WHAT IS NEEDED: Gather, from the data below, each line in which the word "minus" occurs.
- - - - - - -
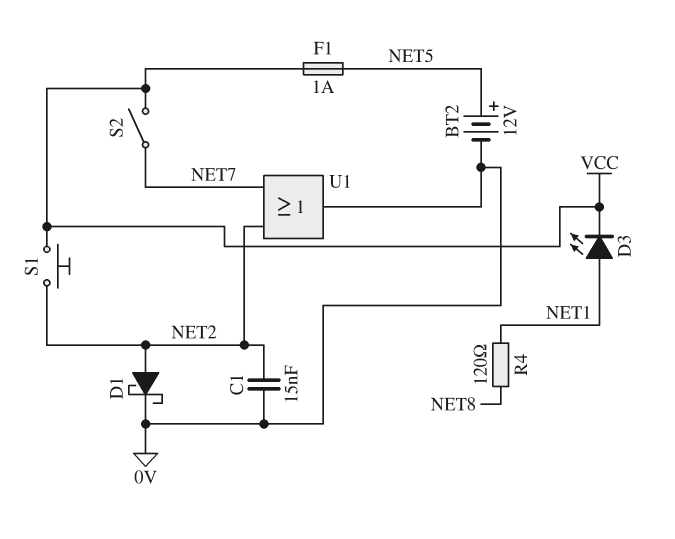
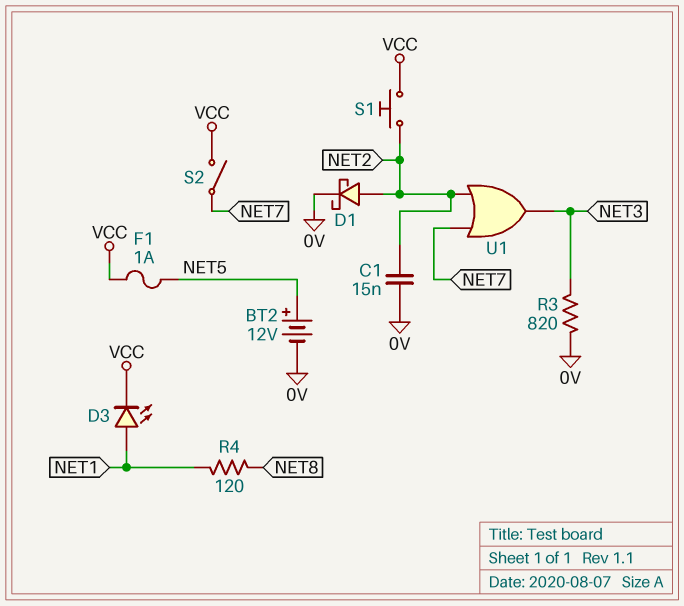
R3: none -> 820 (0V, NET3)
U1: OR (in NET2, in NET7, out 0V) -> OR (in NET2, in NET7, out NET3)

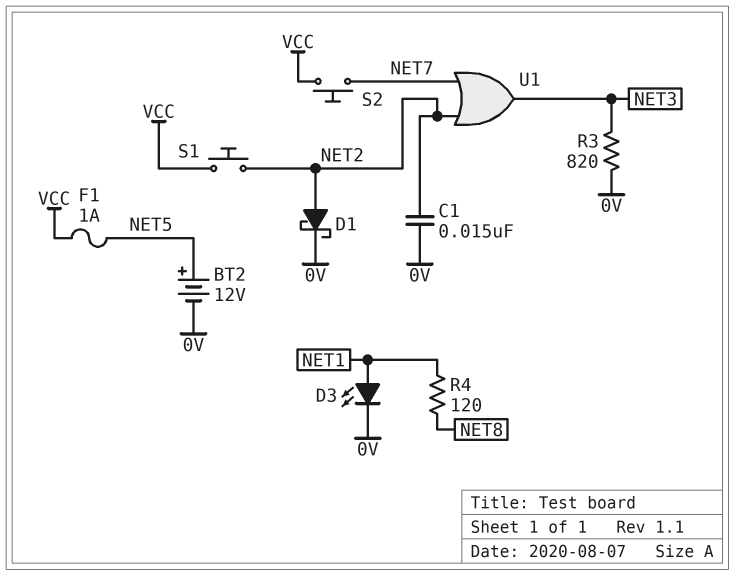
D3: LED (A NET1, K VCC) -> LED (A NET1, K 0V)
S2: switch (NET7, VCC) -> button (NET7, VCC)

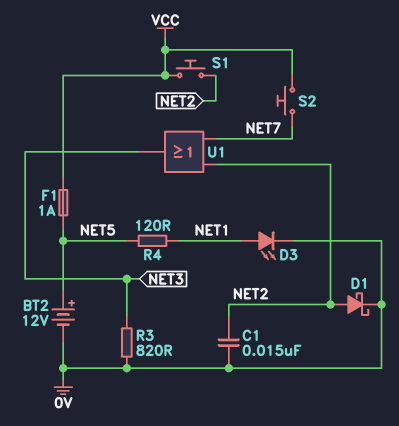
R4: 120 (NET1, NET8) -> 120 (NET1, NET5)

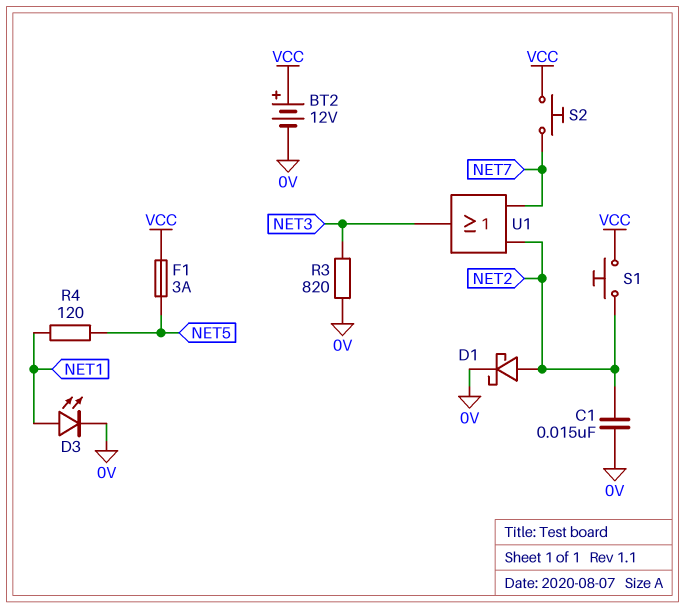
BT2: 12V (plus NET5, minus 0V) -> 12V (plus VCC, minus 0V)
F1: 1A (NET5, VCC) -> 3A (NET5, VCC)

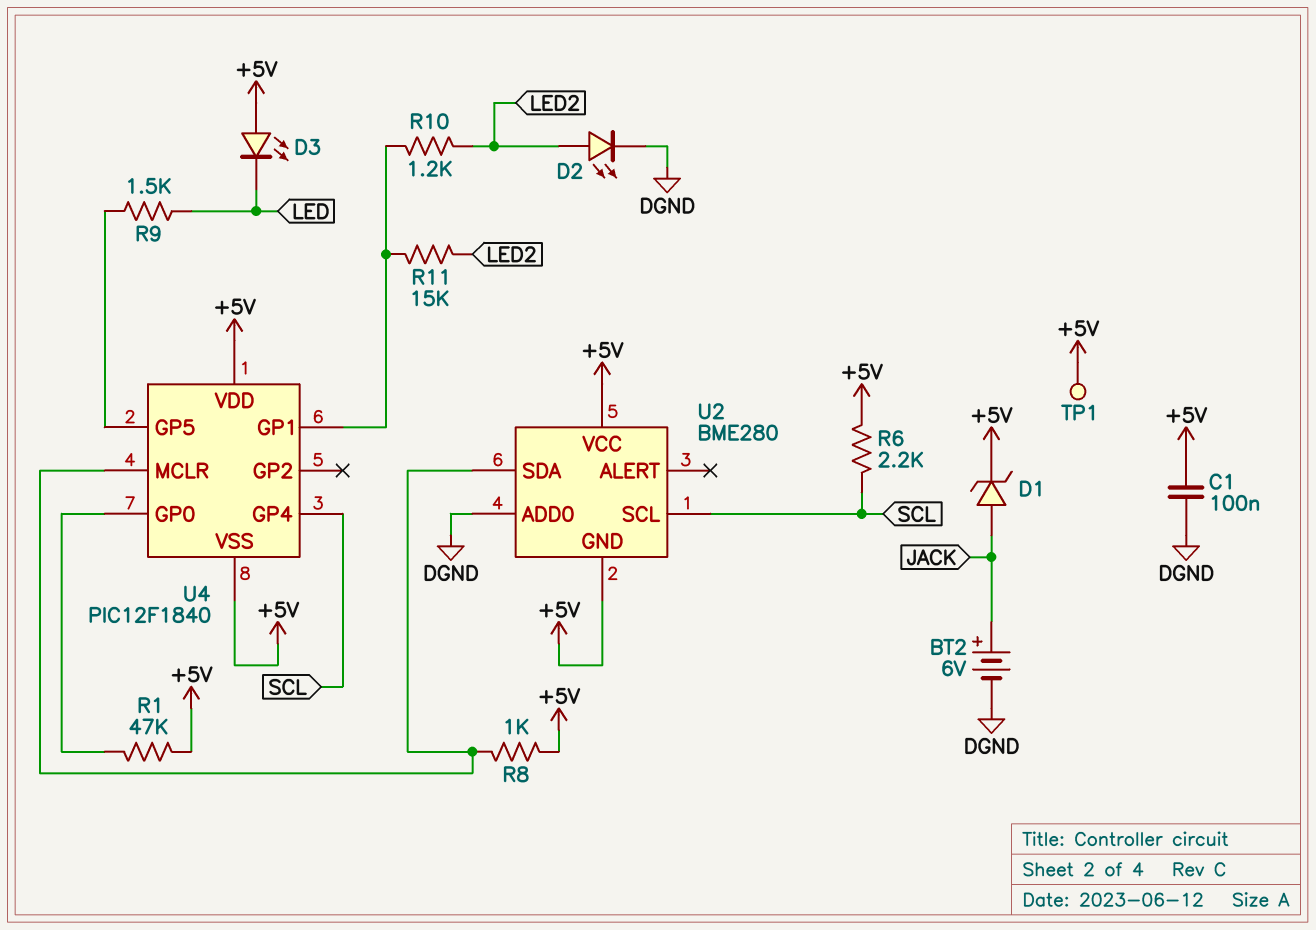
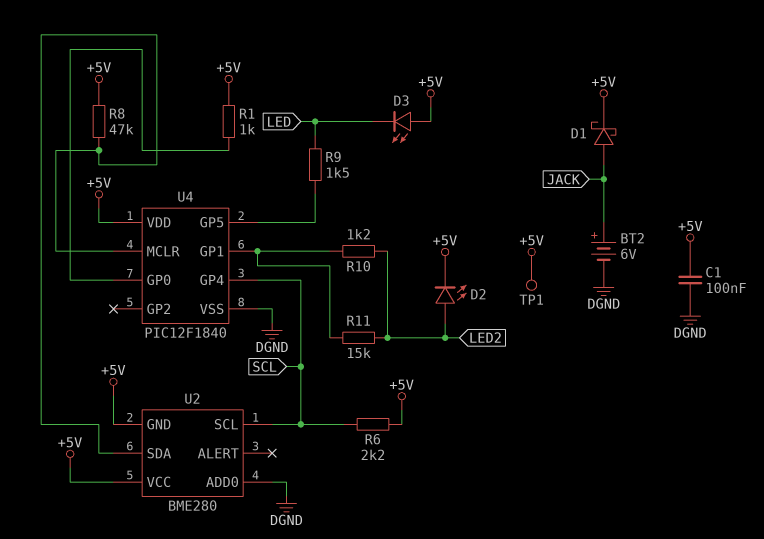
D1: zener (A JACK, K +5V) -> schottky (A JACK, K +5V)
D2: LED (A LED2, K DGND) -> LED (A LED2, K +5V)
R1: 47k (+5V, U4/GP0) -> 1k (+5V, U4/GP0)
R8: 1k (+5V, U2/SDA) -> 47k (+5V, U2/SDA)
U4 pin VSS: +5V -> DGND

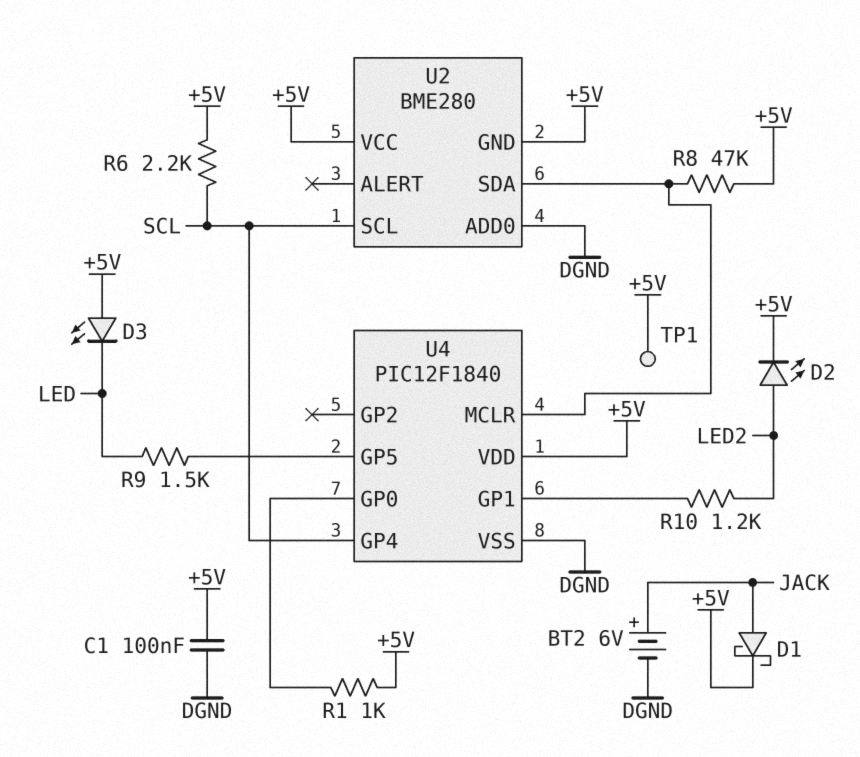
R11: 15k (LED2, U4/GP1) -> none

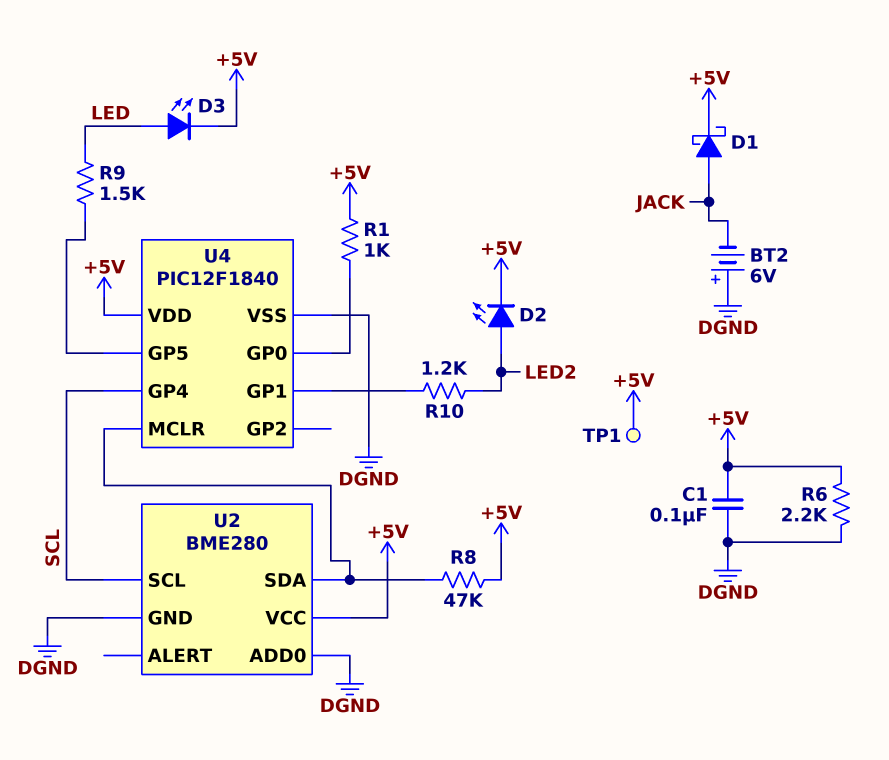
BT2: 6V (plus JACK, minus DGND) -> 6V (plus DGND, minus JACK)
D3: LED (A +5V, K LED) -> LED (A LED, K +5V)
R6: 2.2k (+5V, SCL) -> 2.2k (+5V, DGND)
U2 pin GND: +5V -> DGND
- - - - - - -
RESULT:
BT2: 12V (plus NET5, minus 0V) -> 12V (plus VCC, minus 0V)
BT2: 6V (plus JACK, minus DGND) -> 6V (plus DGND, minus JACK)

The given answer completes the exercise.